== What you are asked to do ==
Set out exactly every line of the entries below, starting at the line that holds "to red_scissors centre" and stopping after the line that holds "left) top centre".

== Dataset ==
-*-*-

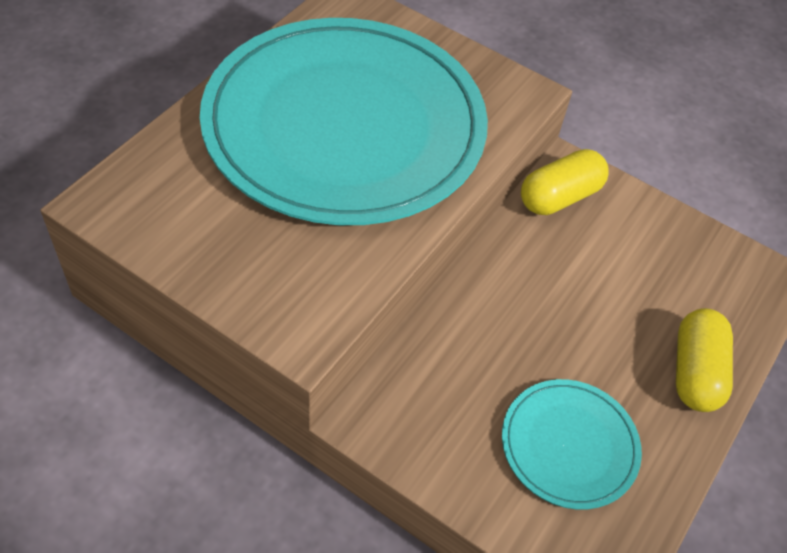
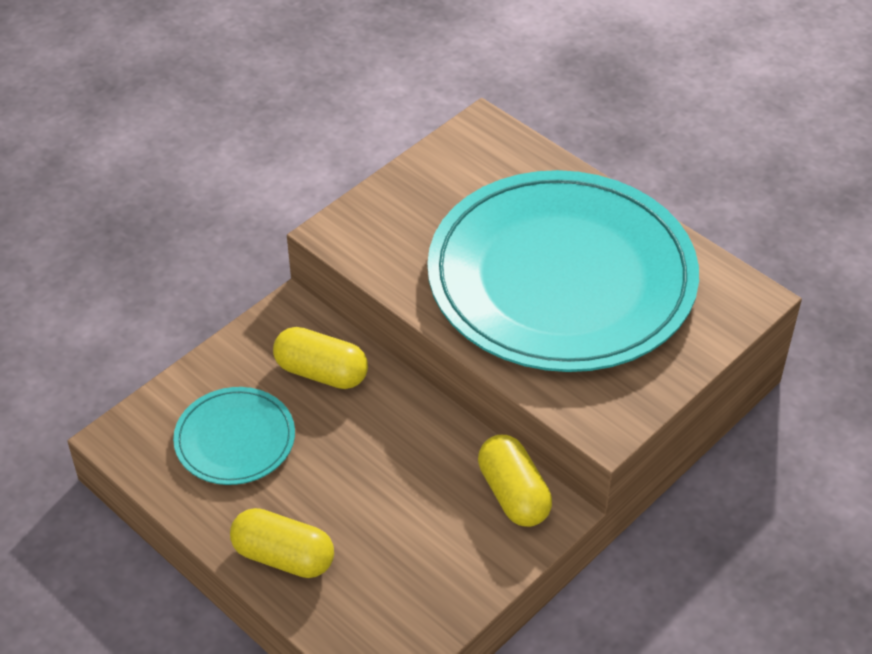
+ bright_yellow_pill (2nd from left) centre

-*-*-

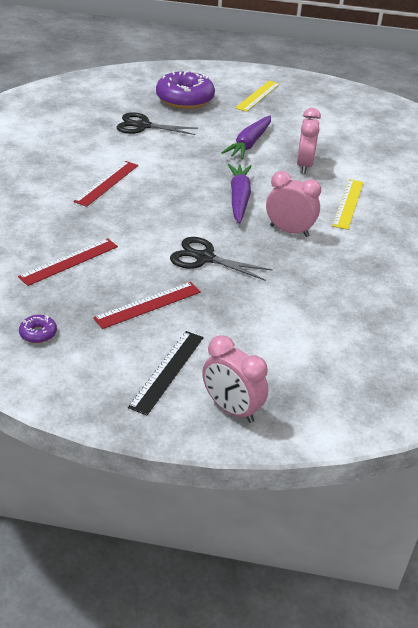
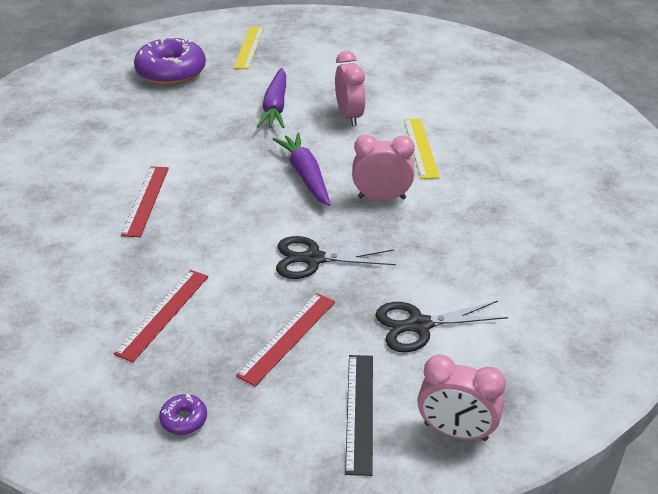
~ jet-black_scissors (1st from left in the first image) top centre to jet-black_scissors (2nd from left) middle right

-*-*-

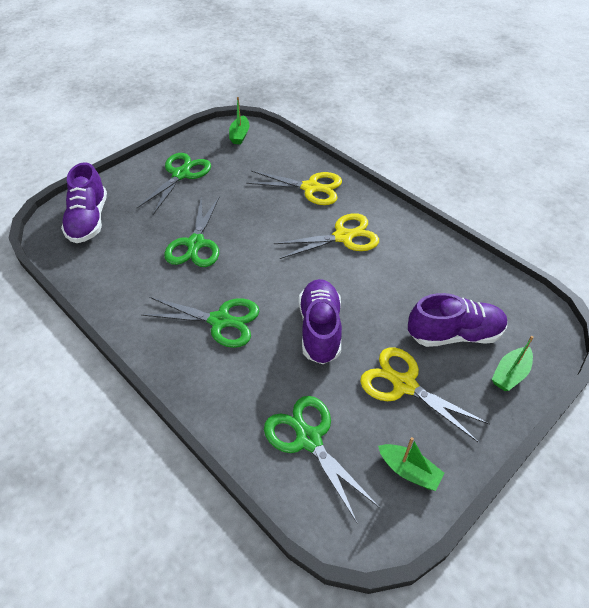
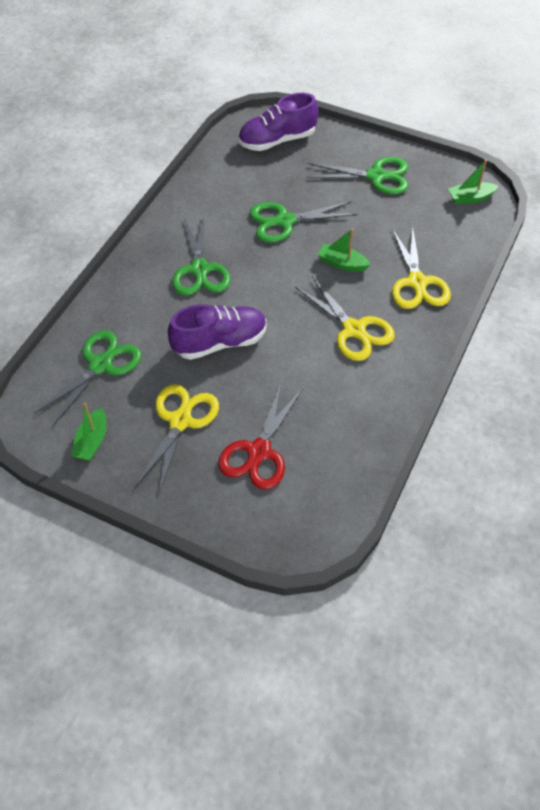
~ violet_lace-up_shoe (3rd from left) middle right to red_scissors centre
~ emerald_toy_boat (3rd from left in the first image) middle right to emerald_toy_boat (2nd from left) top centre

-*-*-

== Answer space ==
~ violet_lace-up_shoe (3rd from left) middle right to red_scissors centre
~ emerald_toy_boat (3rd from left in the first image) middle right to emerald_toy_boat (2nd from left) top centre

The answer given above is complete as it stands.